*** MATERIAL PROVIDED ***
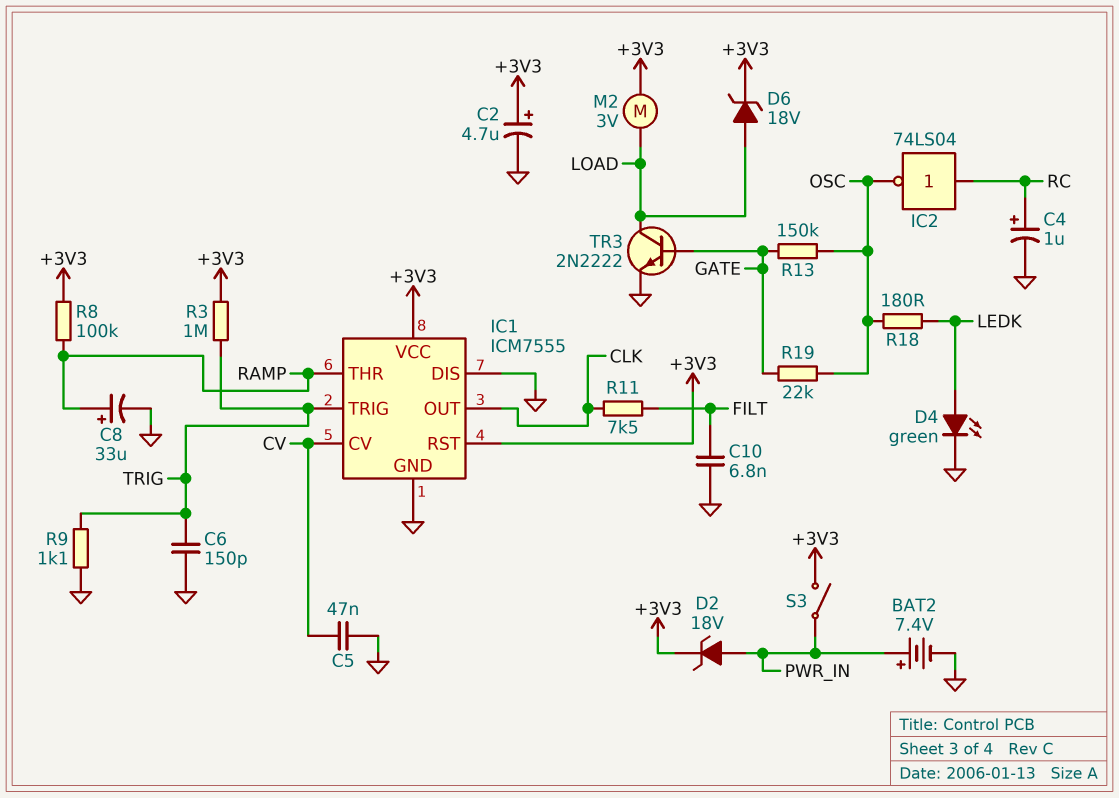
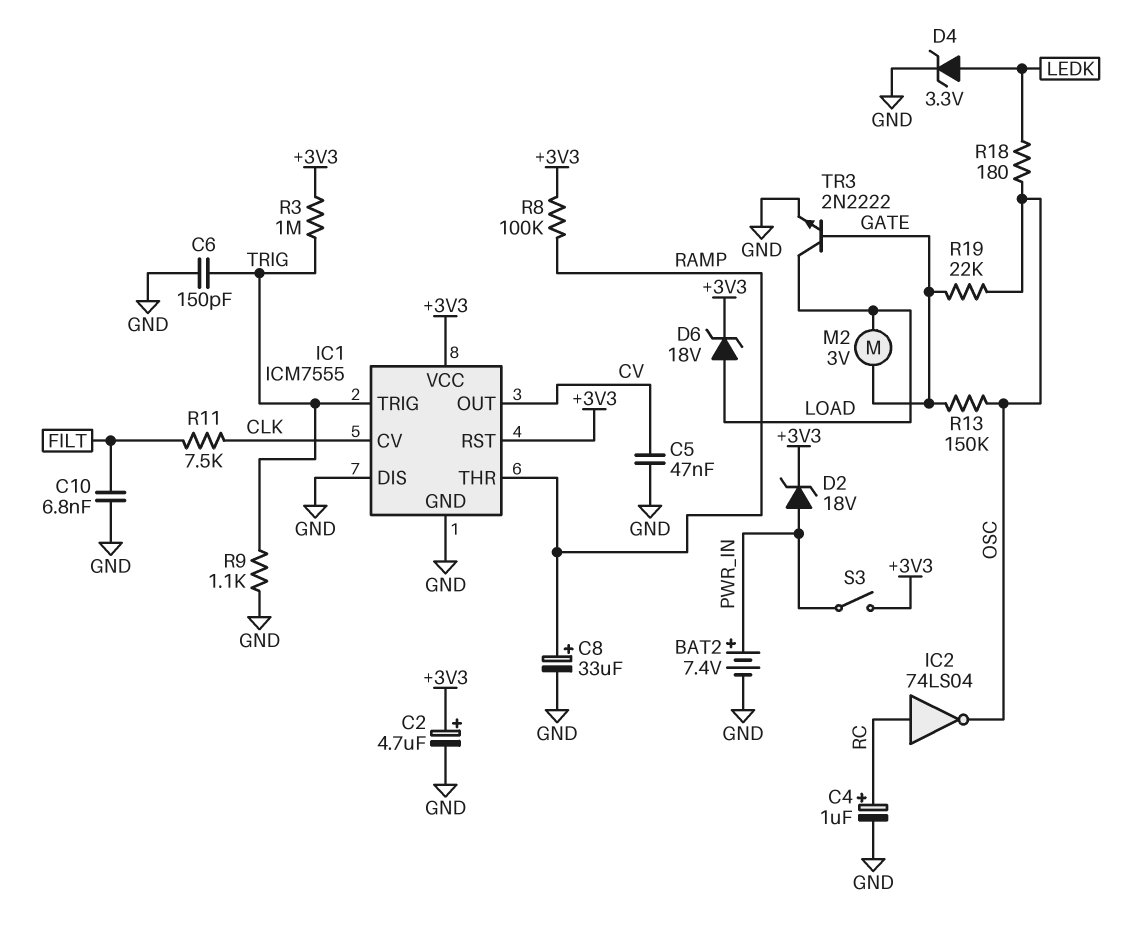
D4: LED green (A LEDK, K GND) -> zener 3.3V (A LEDK, K GND)
IC1 pin CV: CV -> CLK
IC1 pin OUT: CLK -> CV
M2: motor 3V (+3V3, LOAD) -> motor 3V (GATE, LOAD)

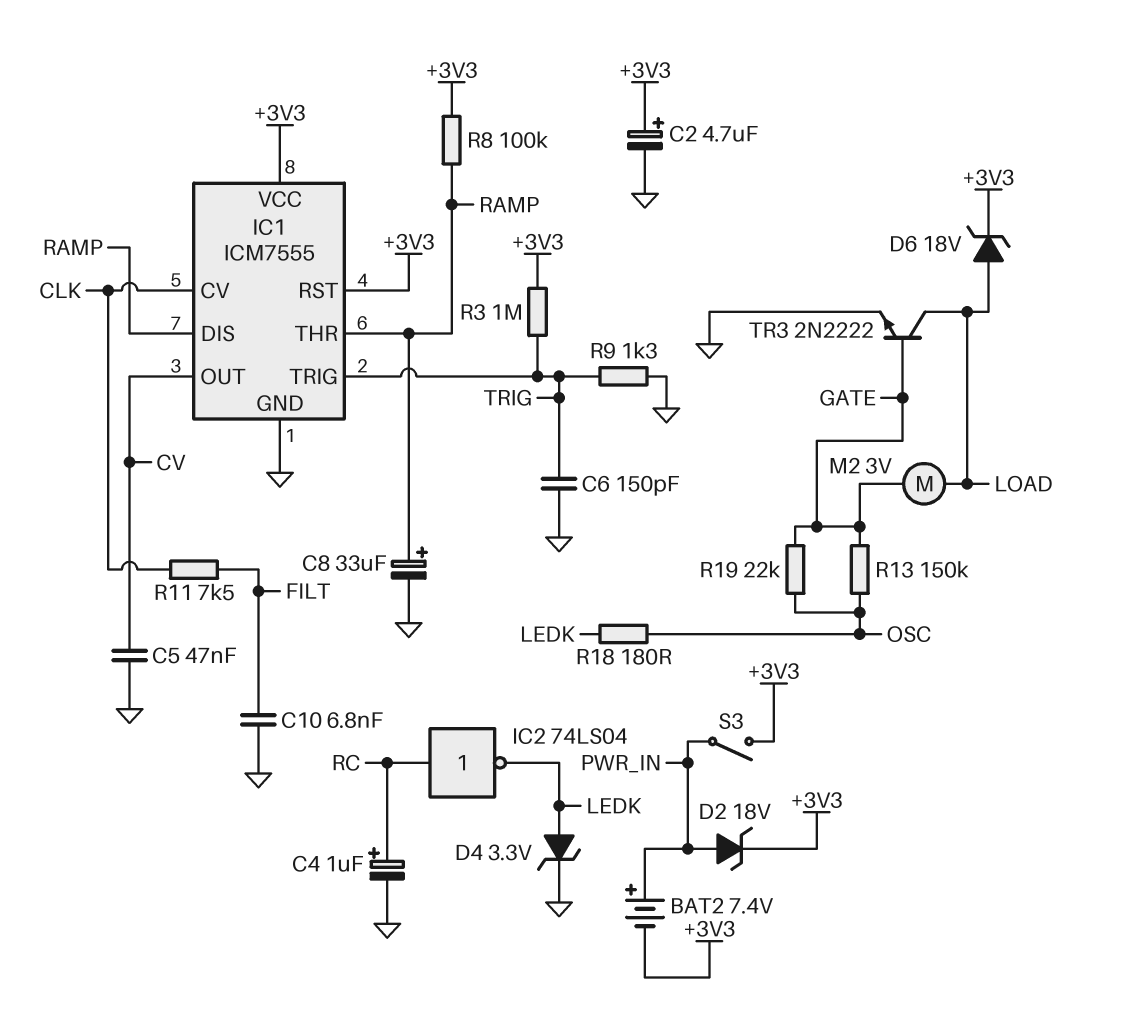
BAT2: 7.4V (plus PWR_IN, minus GND) -> 7.4V (plus PWR_IN, minus +3V3)
IC1 pin DIS: GND -> RAMP
IC2: NOT 74LS04 (in RC, out OSC) -> NOT 74LS04 (in RC, out LEDK)
R9: 1.1k (GND, TRIG) -> 1.3k (GND, TRIG)

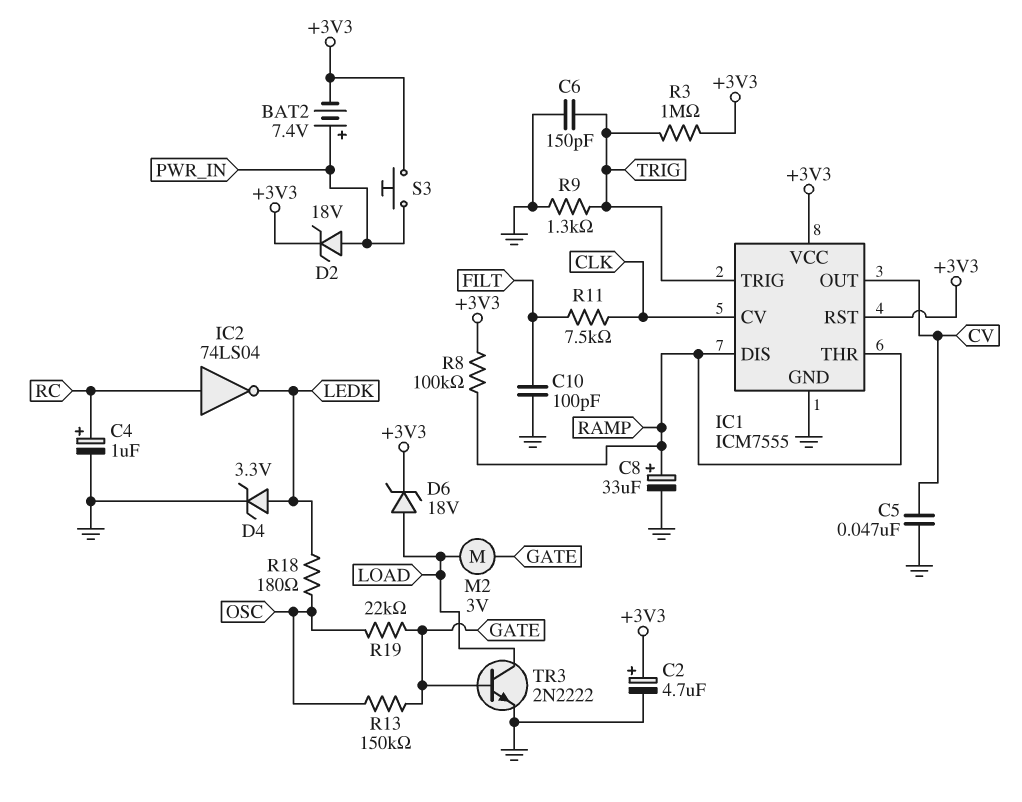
C10: 6.8nF (FILT, GND) -> 100pF (FILT, GND)
S3: switch (+3V3, PWR_IN) -> button (+3V3, PWR_IN)

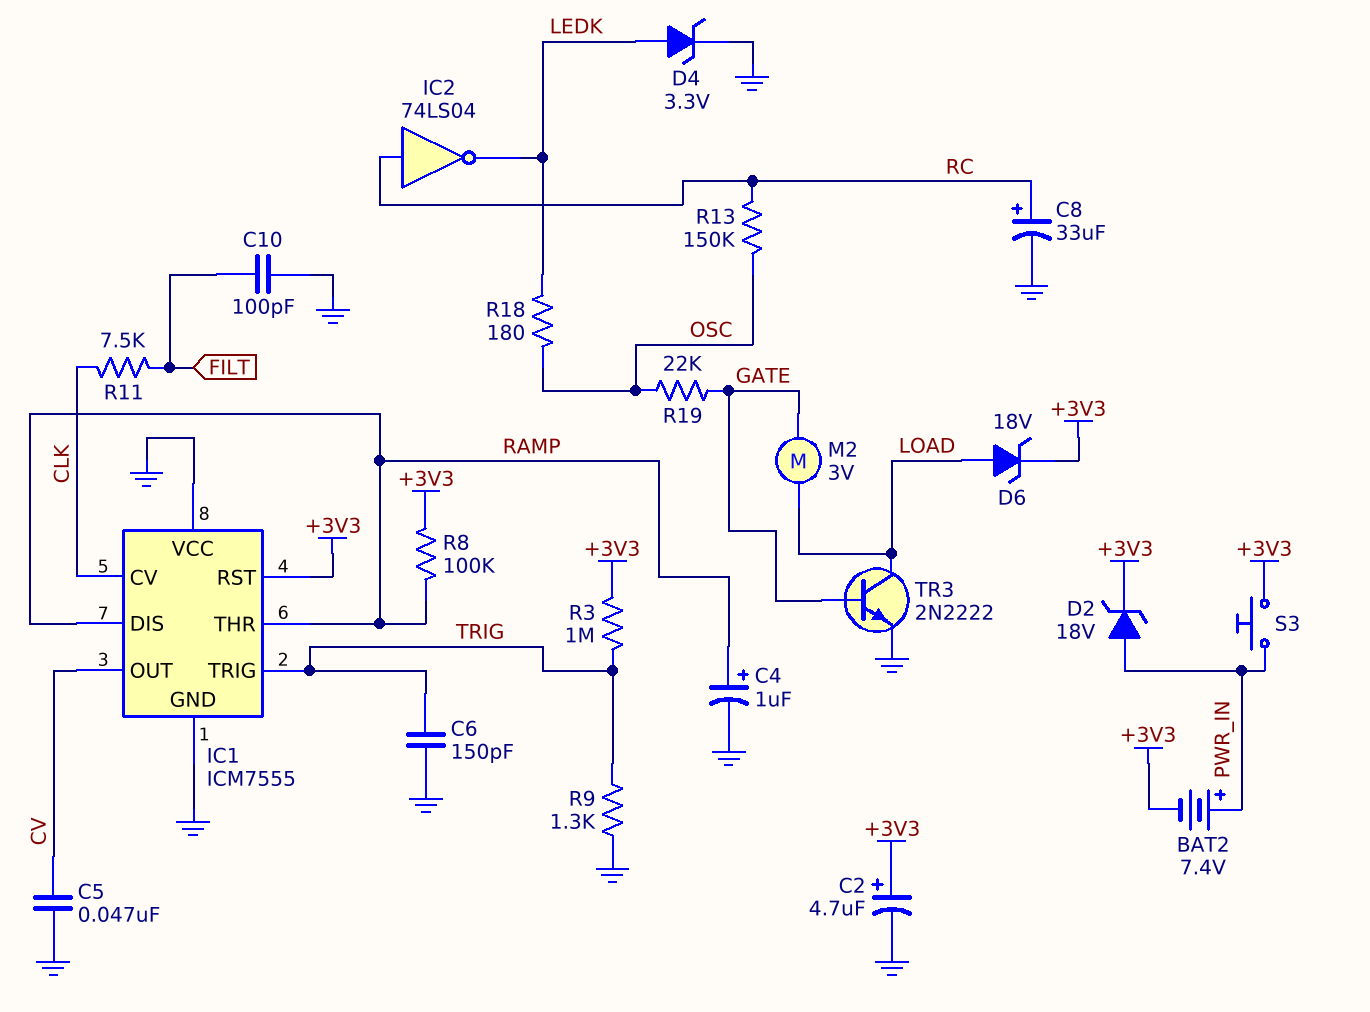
C4: 1uF (plus RC, minus GND) -> 1uF (plus RAMP, minus GND)
C8: 33uF (plus RAMP, minus GND) -> 33uF (plus RC, minus GND)
IC1 pin VCC: +3V3 -> GND
R13: 150k (GATE, OSC) -> 150k (OSC, RC)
***
ASSIGNMENT
Nothing but the lines from the one holding "R9: 1.1k (GND, TRIG) -> 1.3k (GND, TRIG)" through the final line of the entries should be retyped, exactly as they stand and without pictures.

EXPECTED OUTPUT
R9: 1.1k (GND, TRIG) -> 1.3k (GND, TRIG)

C10: 6.8nF (FILT, GND) -> 100pF (FILT, GND)
S3: switch (+3V3, PWR_IN) -> button (+3V3, PWR_IN)

C4: 1uF (plus RC, minus GND) -> 1uF (plus RAMP, minus GND)
C8: 33uF (plus RAMP, minus GND) -> 33uF (plus RC, minus GND)
IC1 pin VCC: +3V3 -> GND
R13: 150k (GATE, OSC) -> 150k (OSC, RC)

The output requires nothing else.